**What you should do**
Using the records below, output the stretch that opens with the line containing "building: [276,277,301,316] -> none" and closes with the line containing "building: [580,450,658,544] -> none", exactly and including both lines, with nothing more.

---- Source data

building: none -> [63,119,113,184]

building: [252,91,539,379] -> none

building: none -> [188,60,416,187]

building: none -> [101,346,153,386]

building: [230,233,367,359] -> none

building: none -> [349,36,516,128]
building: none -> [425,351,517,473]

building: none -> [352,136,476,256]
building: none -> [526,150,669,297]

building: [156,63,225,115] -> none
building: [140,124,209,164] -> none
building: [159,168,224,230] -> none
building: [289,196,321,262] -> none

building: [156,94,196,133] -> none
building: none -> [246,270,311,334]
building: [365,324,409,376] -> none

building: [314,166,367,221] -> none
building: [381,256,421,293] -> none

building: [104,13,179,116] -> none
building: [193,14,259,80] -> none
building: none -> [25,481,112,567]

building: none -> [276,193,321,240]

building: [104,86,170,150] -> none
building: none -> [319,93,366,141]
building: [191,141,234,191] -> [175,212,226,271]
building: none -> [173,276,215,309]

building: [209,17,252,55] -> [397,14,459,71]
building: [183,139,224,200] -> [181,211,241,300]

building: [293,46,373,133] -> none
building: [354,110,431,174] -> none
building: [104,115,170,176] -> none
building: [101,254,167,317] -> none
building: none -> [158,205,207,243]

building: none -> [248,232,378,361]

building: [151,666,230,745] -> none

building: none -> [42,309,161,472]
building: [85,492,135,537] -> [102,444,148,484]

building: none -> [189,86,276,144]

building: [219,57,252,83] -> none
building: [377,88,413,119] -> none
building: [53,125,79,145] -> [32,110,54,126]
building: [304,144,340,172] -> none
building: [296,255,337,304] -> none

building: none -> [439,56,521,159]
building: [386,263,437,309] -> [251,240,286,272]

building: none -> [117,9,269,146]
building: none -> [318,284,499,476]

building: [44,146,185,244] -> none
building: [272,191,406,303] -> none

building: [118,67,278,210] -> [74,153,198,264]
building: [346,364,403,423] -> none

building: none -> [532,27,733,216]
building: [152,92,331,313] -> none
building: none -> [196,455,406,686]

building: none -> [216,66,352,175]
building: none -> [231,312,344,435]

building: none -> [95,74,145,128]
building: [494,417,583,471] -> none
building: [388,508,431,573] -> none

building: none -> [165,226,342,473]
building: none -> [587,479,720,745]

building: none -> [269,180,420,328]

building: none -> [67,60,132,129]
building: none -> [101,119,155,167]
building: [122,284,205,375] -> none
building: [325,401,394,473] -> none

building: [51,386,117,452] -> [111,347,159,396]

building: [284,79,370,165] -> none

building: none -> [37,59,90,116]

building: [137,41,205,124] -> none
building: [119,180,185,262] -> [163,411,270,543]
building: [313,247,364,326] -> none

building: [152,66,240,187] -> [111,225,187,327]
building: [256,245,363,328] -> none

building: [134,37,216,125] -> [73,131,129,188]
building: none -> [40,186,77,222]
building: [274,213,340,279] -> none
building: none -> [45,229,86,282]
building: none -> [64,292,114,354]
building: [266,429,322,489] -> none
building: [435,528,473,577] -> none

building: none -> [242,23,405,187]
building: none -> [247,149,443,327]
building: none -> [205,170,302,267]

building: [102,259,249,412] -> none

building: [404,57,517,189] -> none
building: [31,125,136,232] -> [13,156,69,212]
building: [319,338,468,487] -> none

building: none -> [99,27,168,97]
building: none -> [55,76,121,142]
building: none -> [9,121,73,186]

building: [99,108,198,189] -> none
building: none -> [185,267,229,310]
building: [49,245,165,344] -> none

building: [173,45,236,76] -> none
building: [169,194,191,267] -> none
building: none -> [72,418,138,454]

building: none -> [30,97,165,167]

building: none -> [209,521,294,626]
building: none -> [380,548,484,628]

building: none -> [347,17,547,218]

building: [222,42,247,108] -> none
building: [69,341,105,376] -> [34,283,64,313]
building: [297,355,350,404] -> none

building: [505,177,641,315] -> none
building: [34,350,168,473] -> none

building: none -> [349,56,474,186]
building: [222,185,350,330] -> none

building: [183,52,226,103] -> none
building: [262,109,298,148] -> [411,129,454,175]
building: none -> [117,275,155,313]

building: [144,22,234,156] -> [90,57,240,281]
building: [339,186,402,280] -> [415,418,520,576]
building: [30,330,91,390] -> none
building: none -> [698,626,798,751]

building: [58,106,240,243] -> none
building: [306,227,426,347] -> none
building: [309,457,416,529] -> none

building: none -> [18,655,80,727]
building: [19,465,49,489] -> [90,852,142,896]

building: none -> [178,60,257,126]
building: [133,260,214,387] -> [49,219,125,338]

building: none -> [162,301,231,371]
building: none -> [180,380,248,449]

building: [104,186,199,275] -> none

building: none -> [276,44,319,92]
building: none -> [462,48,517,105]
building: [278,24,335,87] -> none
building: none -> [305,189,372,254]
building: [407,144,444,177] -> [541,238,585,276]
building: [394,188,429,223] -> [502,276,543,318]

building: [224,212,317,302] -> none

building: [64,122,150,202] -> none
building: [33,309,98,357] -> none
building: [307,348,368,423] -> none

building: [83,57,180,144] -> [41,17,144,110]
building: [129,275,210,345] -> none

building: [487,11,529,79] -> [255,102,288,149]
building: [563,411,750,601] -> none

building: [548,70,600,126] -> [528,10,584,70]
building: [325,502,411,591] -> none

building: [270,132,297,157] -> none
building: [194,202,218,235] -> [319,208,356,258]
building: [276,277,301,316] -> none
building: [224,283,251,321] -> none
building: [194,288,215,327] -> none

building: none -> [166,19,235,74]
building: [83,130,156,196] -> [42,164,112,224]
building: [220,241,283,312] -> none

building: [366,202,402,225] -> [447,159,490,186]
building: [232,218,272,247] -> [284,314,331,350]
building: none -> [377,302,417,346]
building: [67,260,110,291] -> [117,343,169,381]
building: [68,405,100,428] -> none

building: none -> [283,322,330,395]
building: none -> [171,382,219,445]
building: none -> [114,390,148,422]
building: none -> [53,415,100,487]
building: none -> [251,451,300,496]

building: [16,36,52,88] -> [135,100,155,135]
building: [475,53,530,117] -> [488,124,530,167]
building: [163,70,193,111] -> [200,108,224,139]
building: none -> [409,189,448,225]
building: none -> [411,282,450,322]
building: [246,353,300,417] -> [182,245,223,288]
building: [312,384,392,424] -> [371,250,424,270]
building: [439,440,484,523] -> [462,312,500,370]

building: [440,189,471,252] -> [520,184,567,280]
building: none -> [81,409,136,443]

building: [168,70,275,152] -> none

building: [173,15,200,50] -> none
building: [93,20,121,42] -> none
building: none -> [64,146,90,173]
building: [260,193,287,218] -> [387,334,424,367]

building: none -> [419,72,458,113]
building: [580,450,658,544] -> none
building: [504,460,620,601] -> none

--------

**Solution for this exercise**
building: [276,277,301,316] -> none
building: [224,283,251,321] -> none
building: [194,288,215,327] -> none

building: none -> [166,19,235,74]
building: [83,130,156,196] -> [42,164,112,224]
building: [220,241,283,312] -> none

building: [366,202,402,225] -> [447,159,490,186]
building: [232,218,272,247] -> [284,314,331,350]
building: none -> [377,302,417,346]
building: [67,260,110,291] -> [117,343,169,381]
building: [68,405,100,428] -> none

building: none -> [283,322,330,395]
building: none -> [171,382,219,445]
building: none -> [114,390,148,422]
building: none -> [53,415,100,487]
building: none -> [251,451,300,496]

building: [16,36,52,88] -> [135,100,155,135]
building: [475,53,530,117] -> [488,124,530,167]
building: [163,70,193,111] -> [200,108,224,139]
building: none -> [409,189,448,225]
building: none -> [411,282,450,322]
building: [246,353,300,417] -> [182,245,223,288]
building: [312,384,392,424] -> [371,250,424,270]
building: [439,440,484,523] -> [462,312,500,370]

building: [440,189,471,252] -> [520,184,567,280]
building: none -> [81,409,136,443]

building: [168,70,275,152] -> none

building: [173,15,200,50] -> none
building: [93,20,121,42] -> none
building: none -> [64,146,90,173]
building: [260,193,287,218] -> [387,334,424,367]

building: none -> [419,72,458,113]
building: [580,450,658,544] -> none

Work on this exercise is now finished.